- Task details:
Go through the entries below line by line and count those containing "grey"; the answer is that count alone.

[Colored object listings]
----

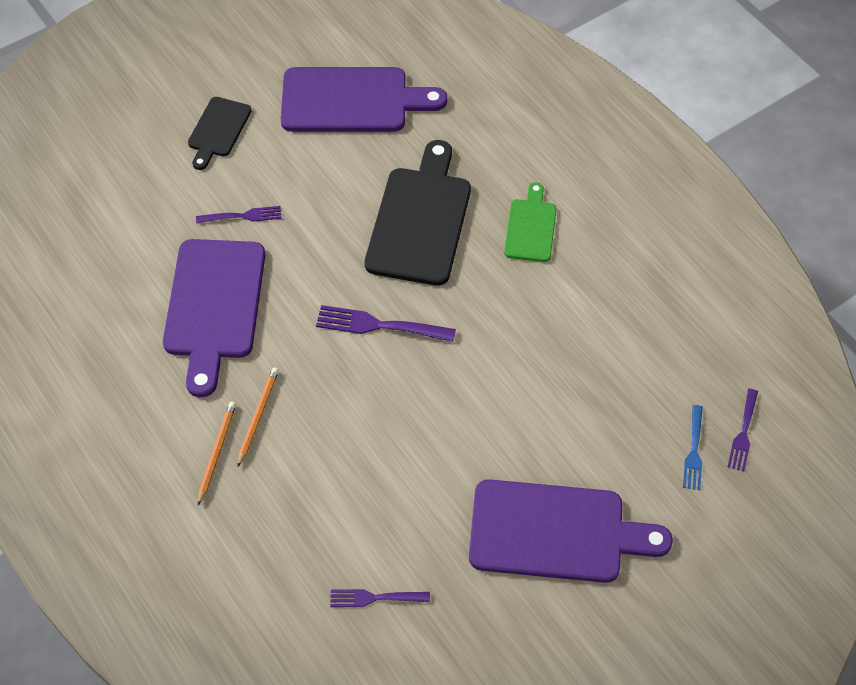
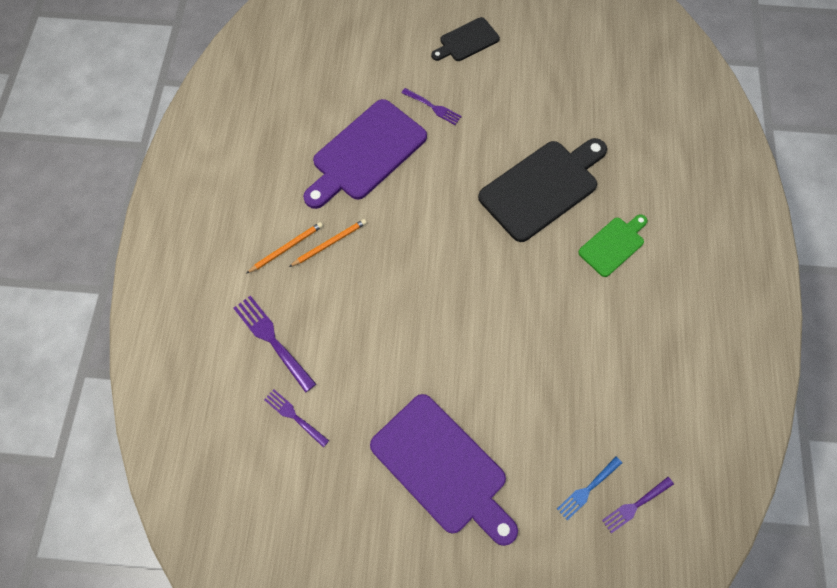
camera: 40 degrees right, 10 degrees up
(352, 100) = (569, 76): purple cutting board -> none
(380, 325) = (454, 240): purple fork -> purple fork (273, 340)

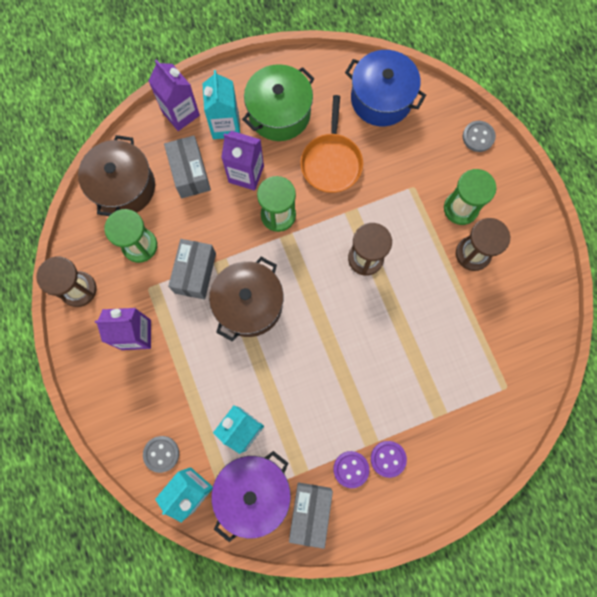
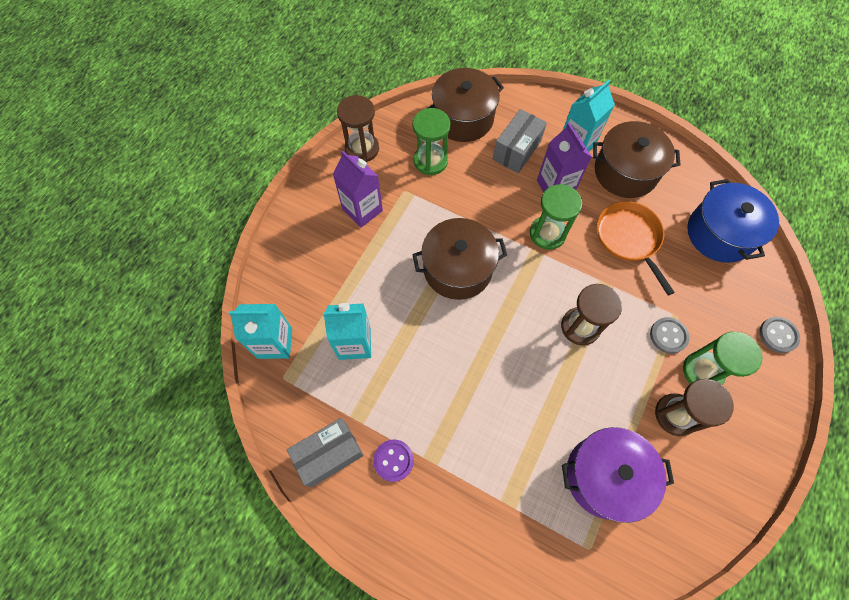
camera: 50 degrees right, 10 degrees down
(161, 454) = (286, 298): grey button -> grey button (668, 336)
(181, 113) = (553, 110): purple carton -> none
(195, 273) = (445, 212): grey box -> none
(253, 492) = (310, 393): purple pot -> purple pot (605, 476)
(279, 113) = (625, 172): green pot -> brown pot
(331, 162) = (629, 238): orange pan -> orange pan turned 105 degrees clockwise
(388, 458) = (429, 487): purple button -> none

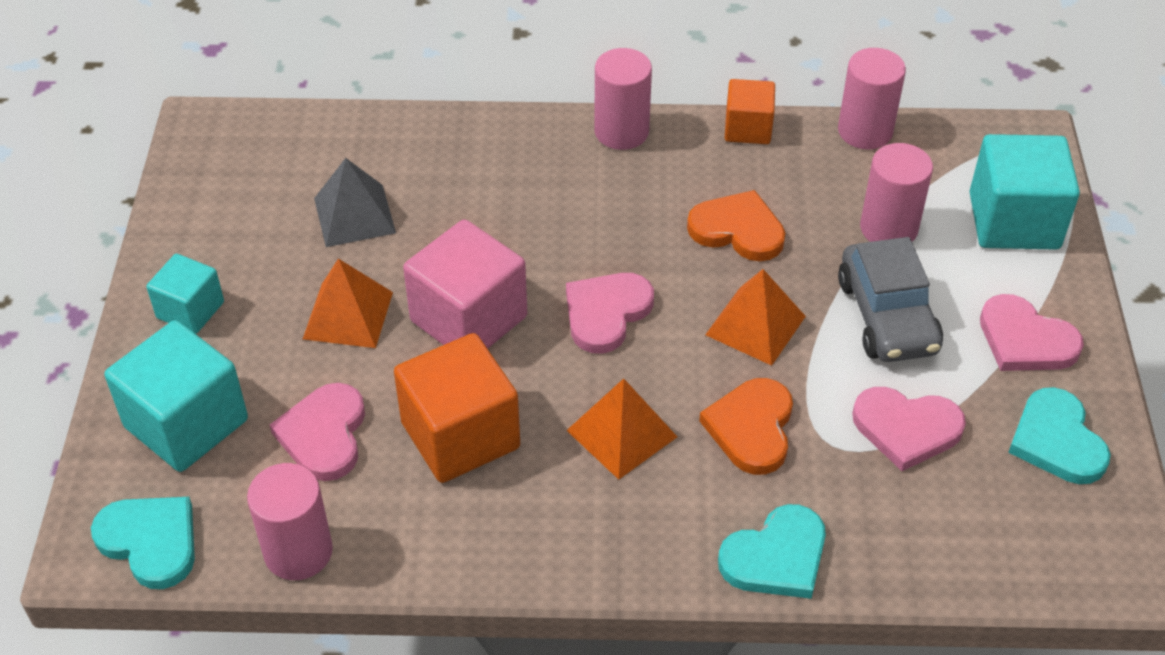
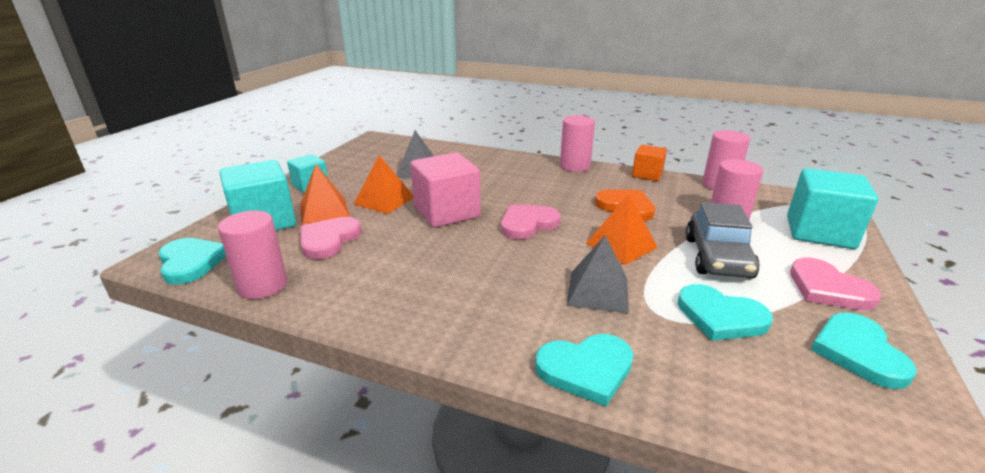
camera: 20 degrees right, 20 degrees down
(460, 435) = (404, 256): orange cube -> none
(622, 433) = (505, 275): orange pyramid -> orange pyramid (324, 210)
(751, 428) = (598, 291): orange heart -> grey pyramid
(906, 428) = (720, 316): pink heart -> turquoise heart

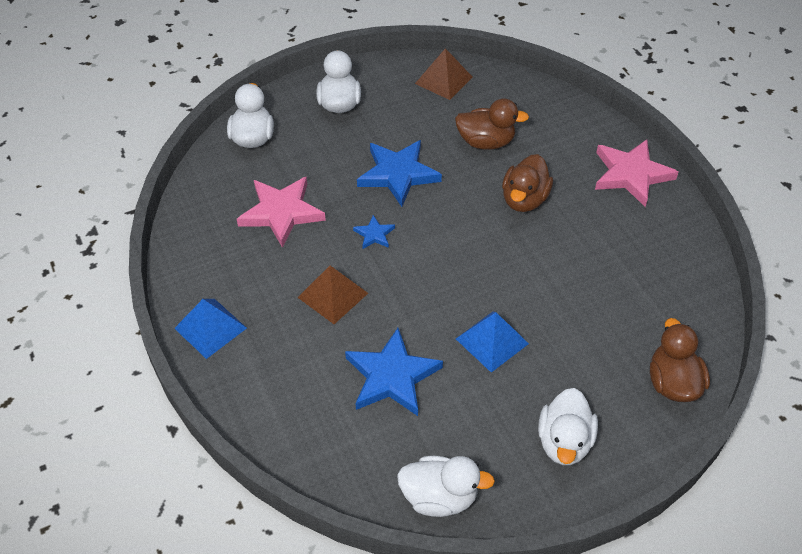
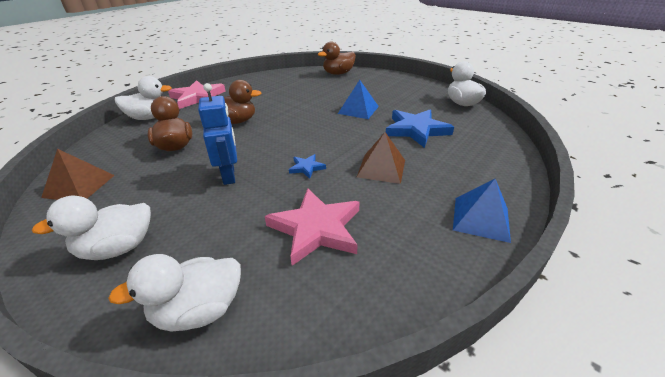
camera: 115 degrees left, 15 degrees down
(398, 174) = (229, 175): blue star -> blue robot
(564, 442) = (395, 86): white duck -> white duck (149, 117)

----

- Exercise result:
3